- **What is needed**:
Which lines of the entries hold the string "none"? Copy each one.

Items from a dataset:
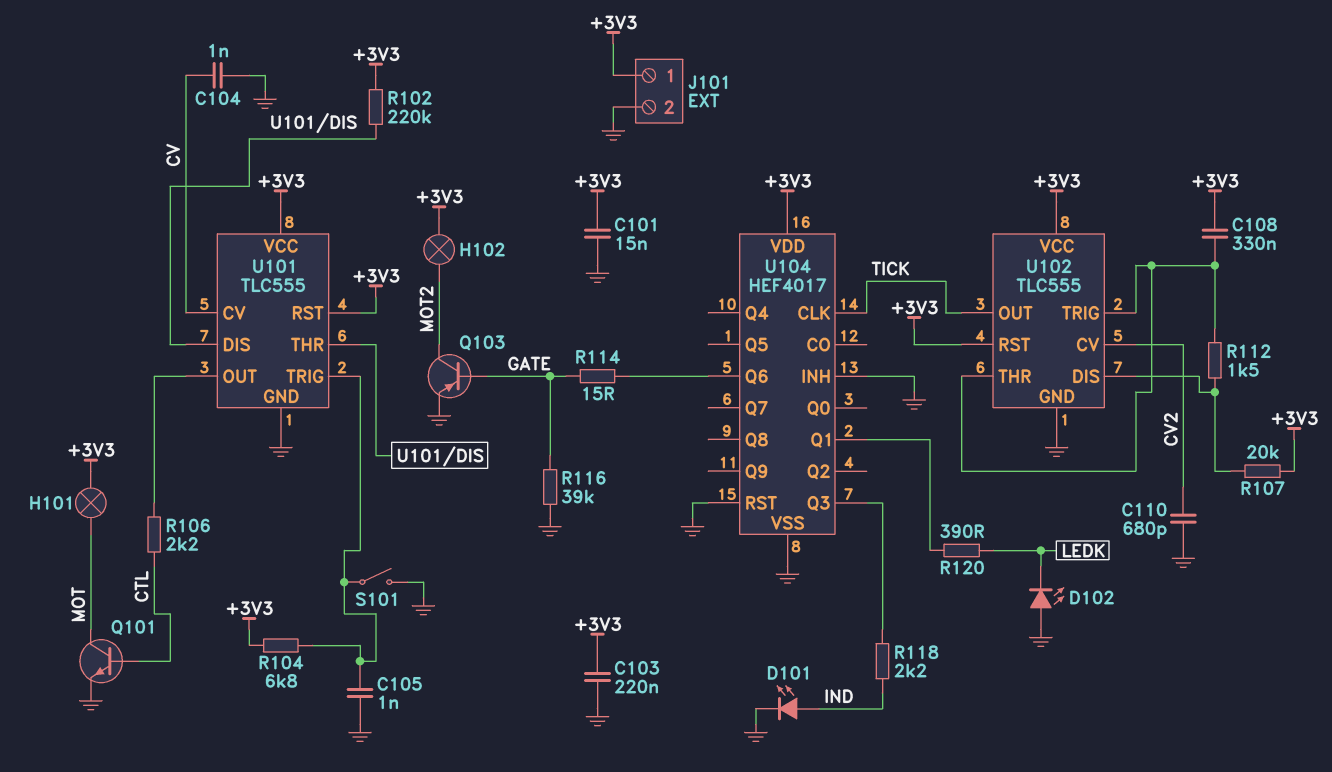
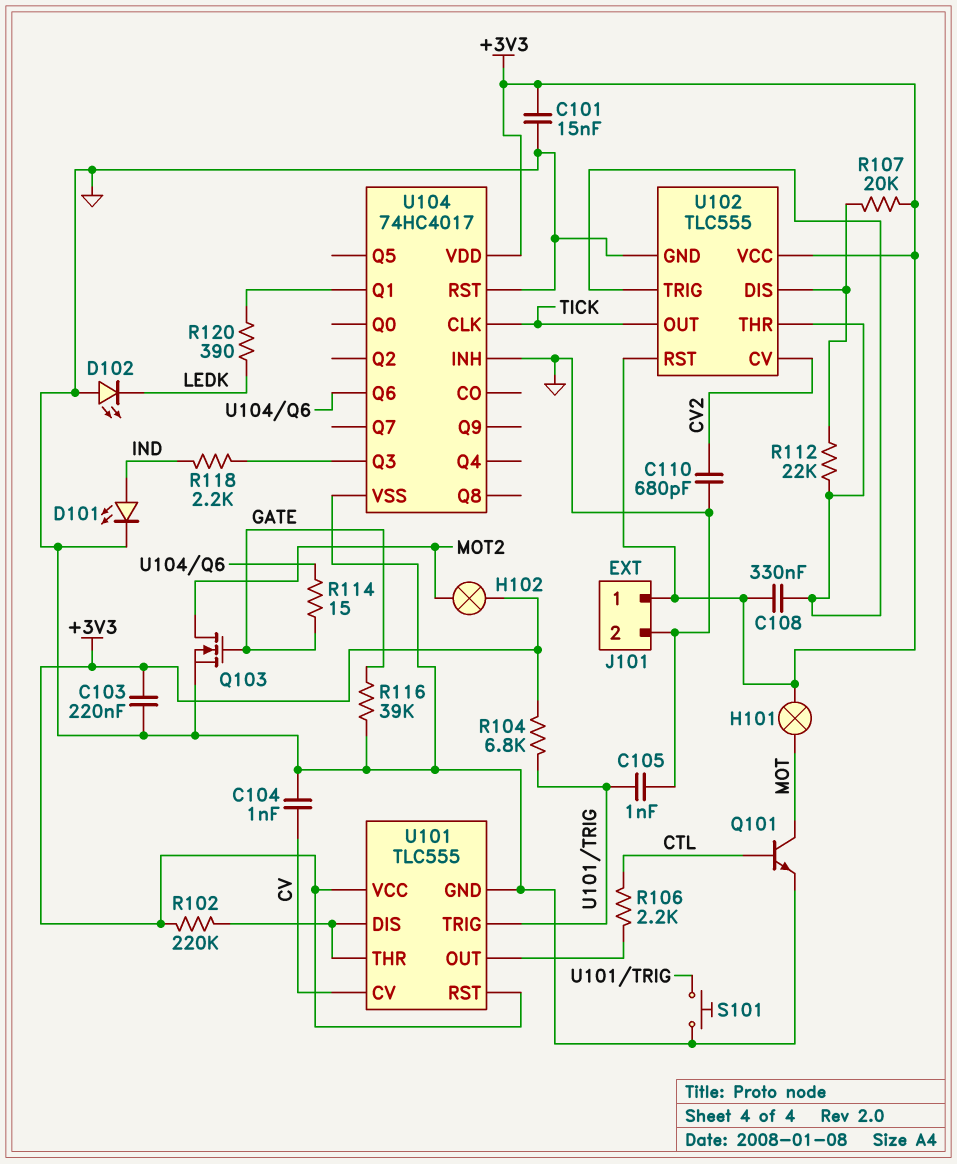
Q103: PNP (B GATE, C MOT2, E GND) -> NMOS (G GATE, D MOT2, S GND)
R112: 1.5k (U102/DIS, U102/THR) -> 22k (U102/DIS, U102/THR)
S101: switch (GND, U101/TRIG) -> button (GND, U101/TRIG)
U104: HEF4017 -> 74HC4017

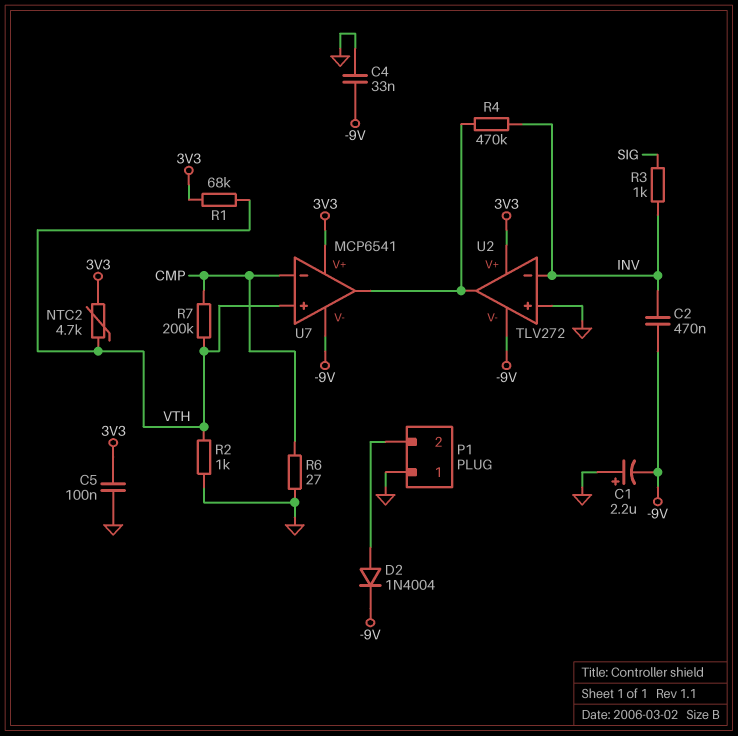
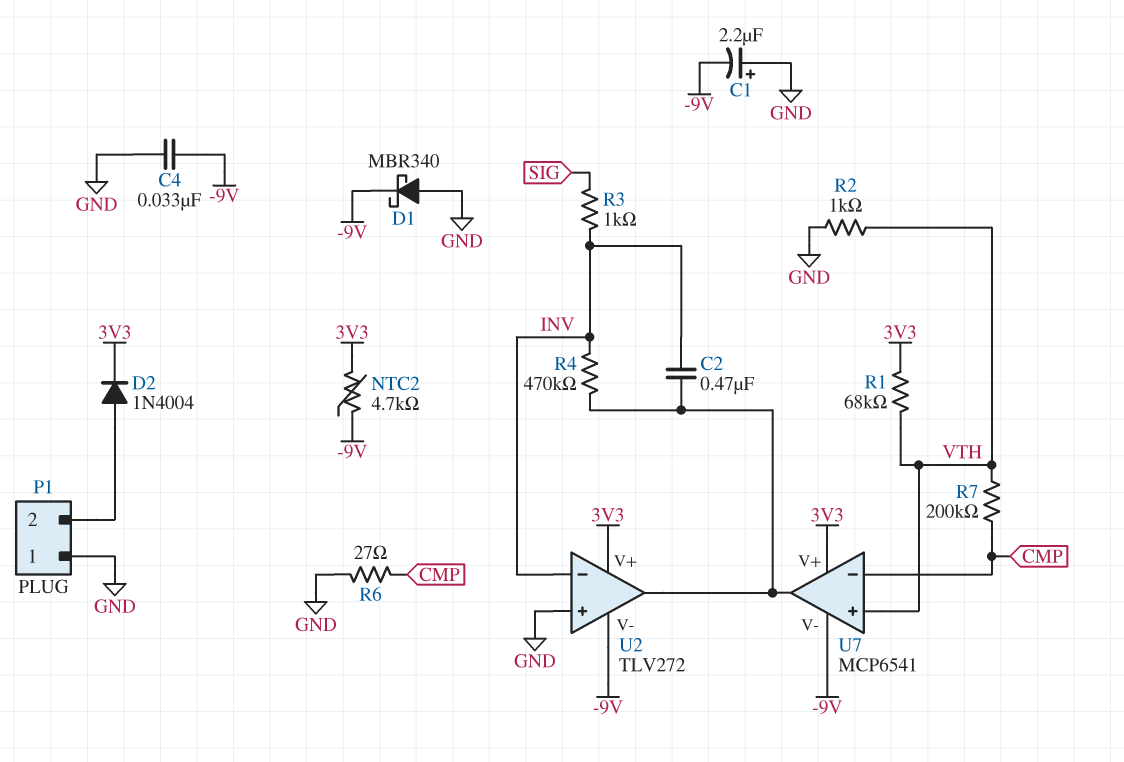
C2: 470nF (-9V, INV) -> 470nF (INV, U2/out)
C5: 100nF (3V3, GND) -> none
D1: none -> schottky MBR340 (A GND, K -9V)
D2: diode 1N4004 (A P1/2, K -9V) -> diode 1N4004 (A P1/2, K 3V3)
NTC2: 4.7k (3V3, VTH) -> 4.7k (-9V, 3V3)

- **Output**:
C5: 100nF (3V3, GND) -> none
D1: none -> schottky MBR340 (A GND, K -9V)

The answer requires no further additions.